» **EXERCISE DESCRIPTION**
A word-for-word copy of the line containing "(161, 111) = (177, 94): grey" and every following line to the end of the data below is all the answer should hold.

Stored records
------------------------

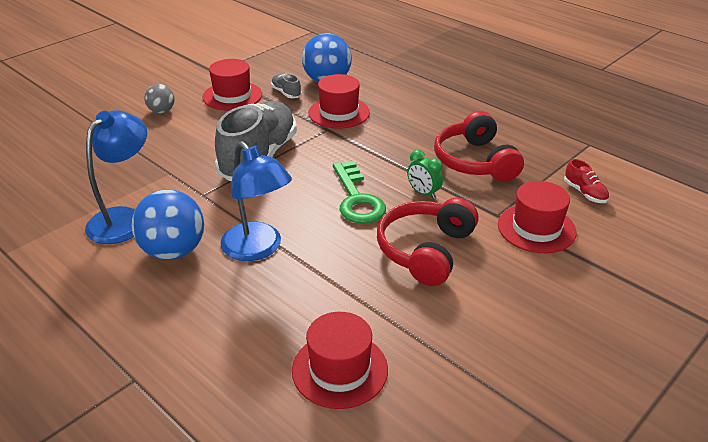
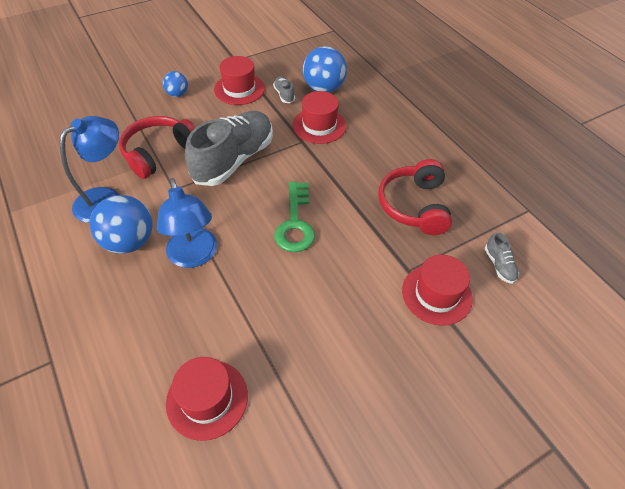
camera: 15 degrees right, 15 degrees up
(161, 111) = (177, 94): grey ball -> blue ball
(423, 193) = (354, 230): green clock -> none
(426, 250) = (329, 293): red headphones -> red headphones (159, 153)
(585, 193) = (499, 265): red shoe -> grey shoe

------------------------

» **RESPONSE**
(161, 111) = (177, 94): grey ball -> blue ball
(423, 193) = (354, 230): green clock -> none
(426, 250) = (329, 293): red headphones -> red headphones (159, 153)
(585, 193) = (499, 265): red shoe -> grey shoe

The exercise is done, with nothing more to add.